__Given records__.
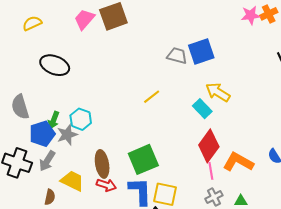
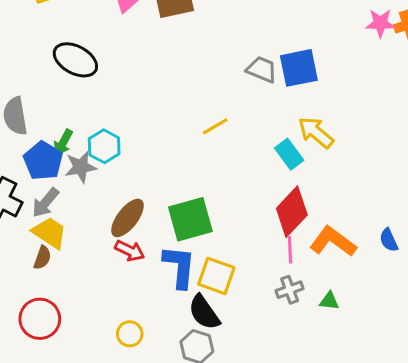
blue pentagon: (42, 134) -> (43, 161), turned -30
brown ellipse: (102, 164) -> (128, 218), turned 40
yellow trapezoid: (72, 181) -> (50, 233), moved

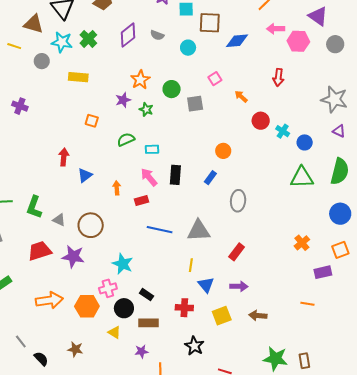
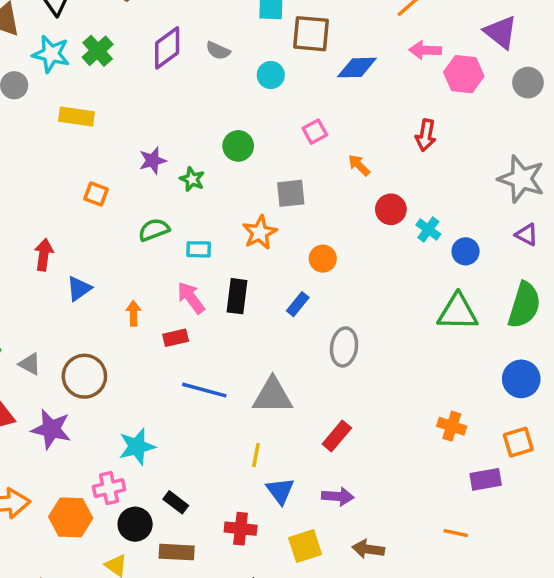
orange star: (140, 80) -> (260, 233), moved
gray square: (195, 104) -> (291, 193), moved
orange cross: (302, 243) -> (452, 426), turned -35
cyan star: (123, 264) -> (137, 447), turned 30

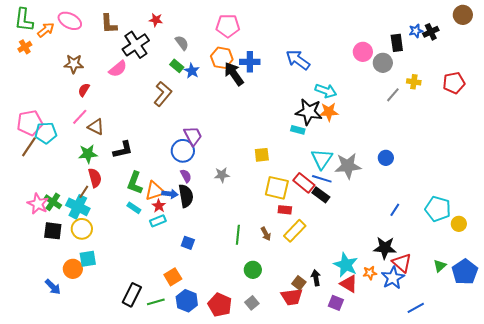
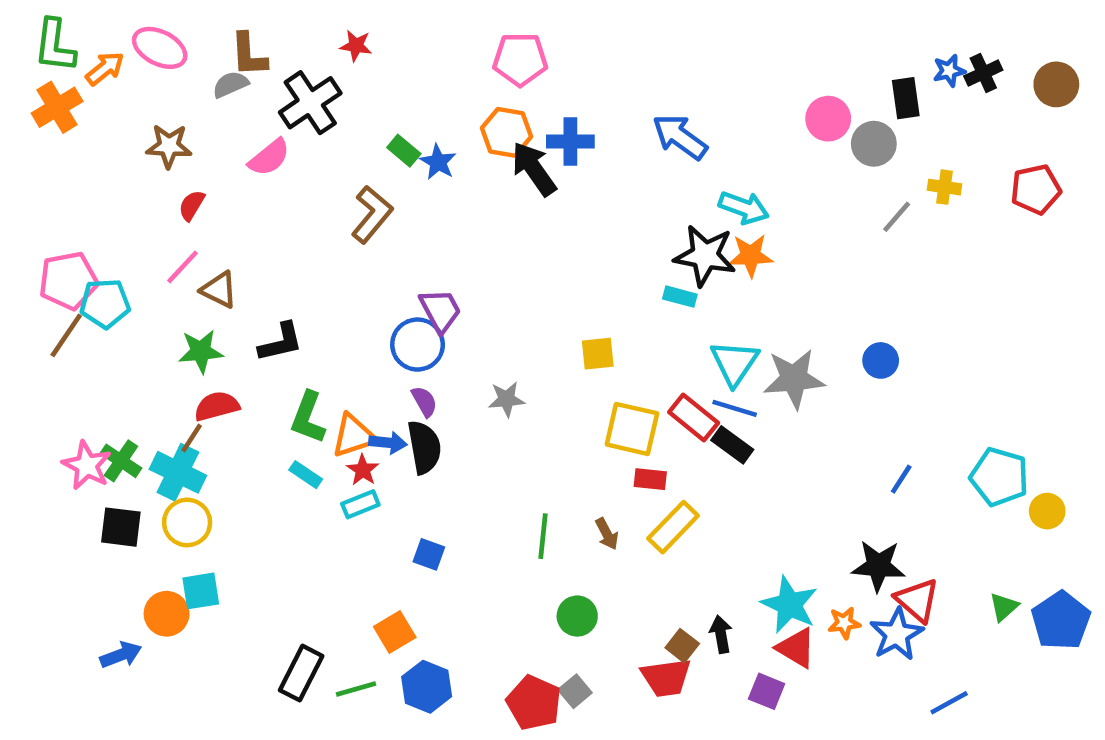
brown circle: (463, 15) -> (1056, 84), moved
gray semicircle: (182, 43) -> (230, 84), moved, turned -77
orange cross: (25, 47) -> (57, 107), size x1.5
red semicircle: (95, 178) -> (217, 406), turned -90
blue arrow: (53, 287) -> (121, 655), turned -66
red pentagon: (220, 305) -> (534, 703), moved

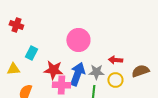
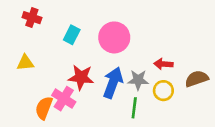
cyan rectangle: (31, 53) -> (72, 35), moved
yellow triangle: (13, 69) -> (25, 63), moved
pink cross: (61, 85) -> (64, 99), moved, turned 30

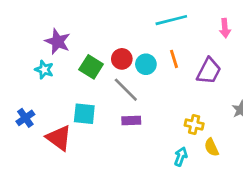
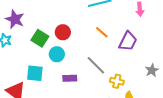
orange line: (174, 59) -> (102, 32), turned -32
cyan circle: (146, 64) -> (57, 54), moved
gray line: (126, 90) -> (96, 65), moved

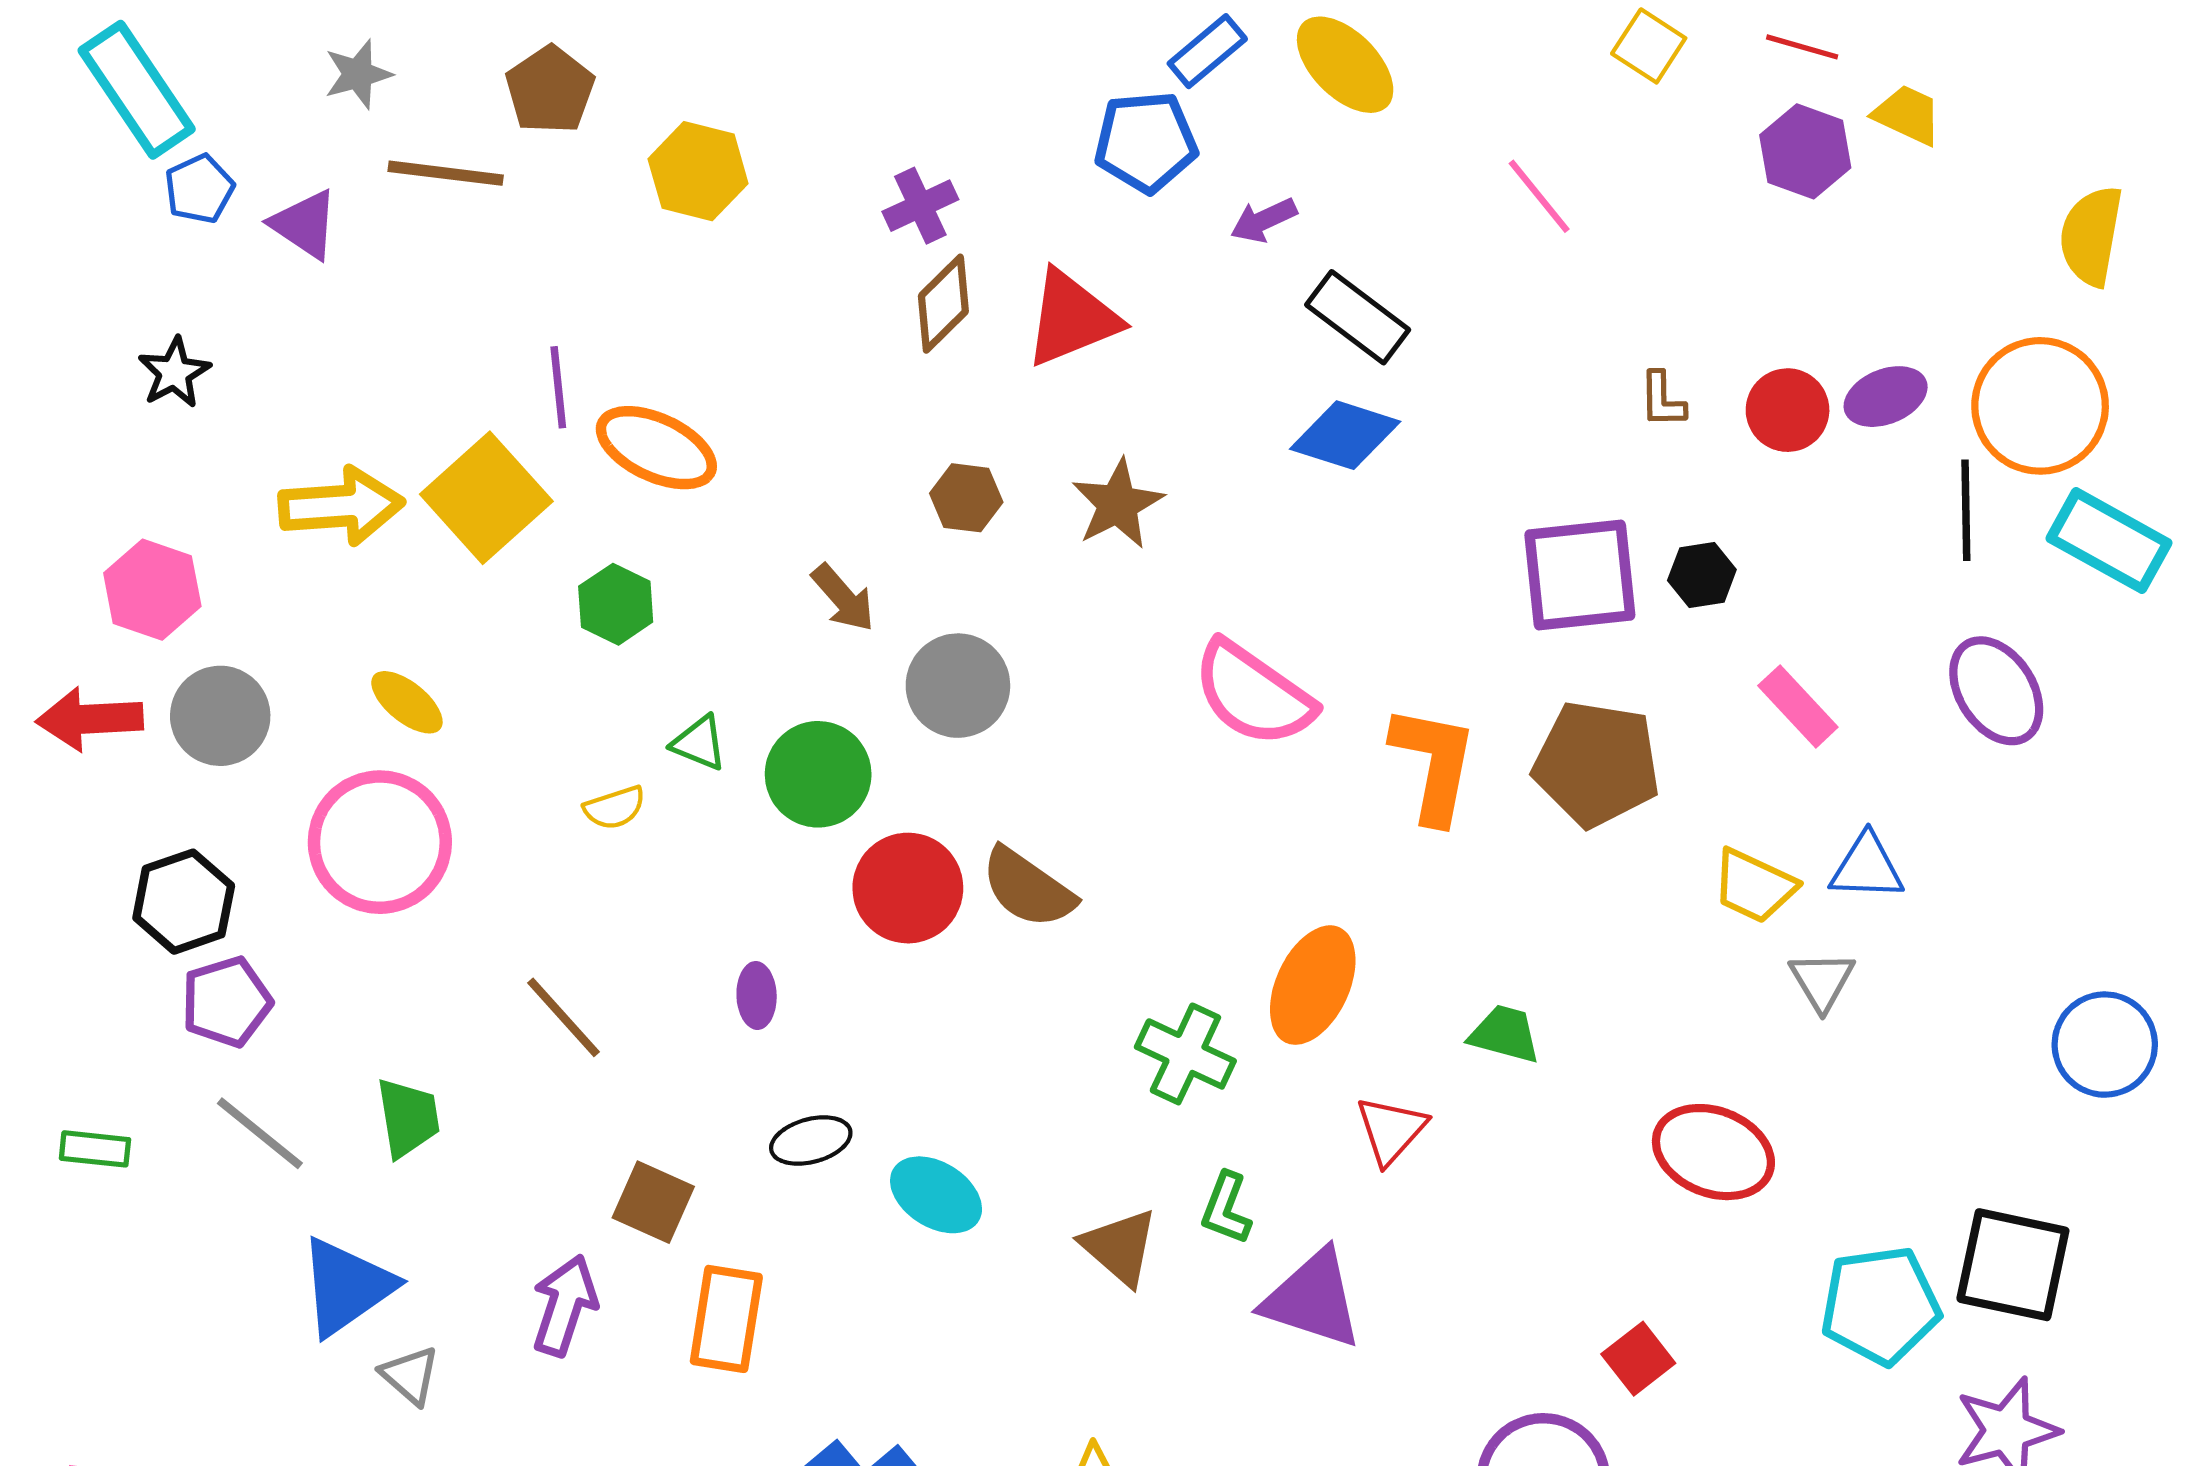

__What the task asks__. From the first line to the last, retype the material exactly and exclude the pictures.

__Answer space__.
blue pentagon: (42, 134) -> (43, 161), turned -30
brown ellipse: (102, 164) -> (128, 218), turned 40
yellow trapezoid: (72, 181) -> (50, 233), moved

orange star: (140, 80) -> (260, 233), moved
gray square: (195, 104) -> (291, 193), moved
orange cross: (302, 243) -> (452, 426), turned -35
cyan star: (123, 264) -> (137, 447), turned 30

brown circle: (463, 15) -> (1056, 84), moved
gray semicircle: (182, 43) -> (230, 84), moved, turned -77
orange cross: (25, 47) -> (57, 107), size x1.5
red semicircle: (95, 178) -> (217, 406), turned -90
blue arrow: (53, 287) -> (121, 655), turned -66
red pentagon: (220, 305) -> (534, 703), moved

cyan rectangle: (31, 53) -> (72, 35), moved
yellow triangle: (13, 69) -> (25, 63), moved
pink cross: (61, 85) -> (64, 99), moved, turned 30

orange line: (174, 59) -> (102, 32), turned -32
cyan circle: (146, 64) -> (57, 54), moved
gray line: (126, 90) -> (96, 65), moved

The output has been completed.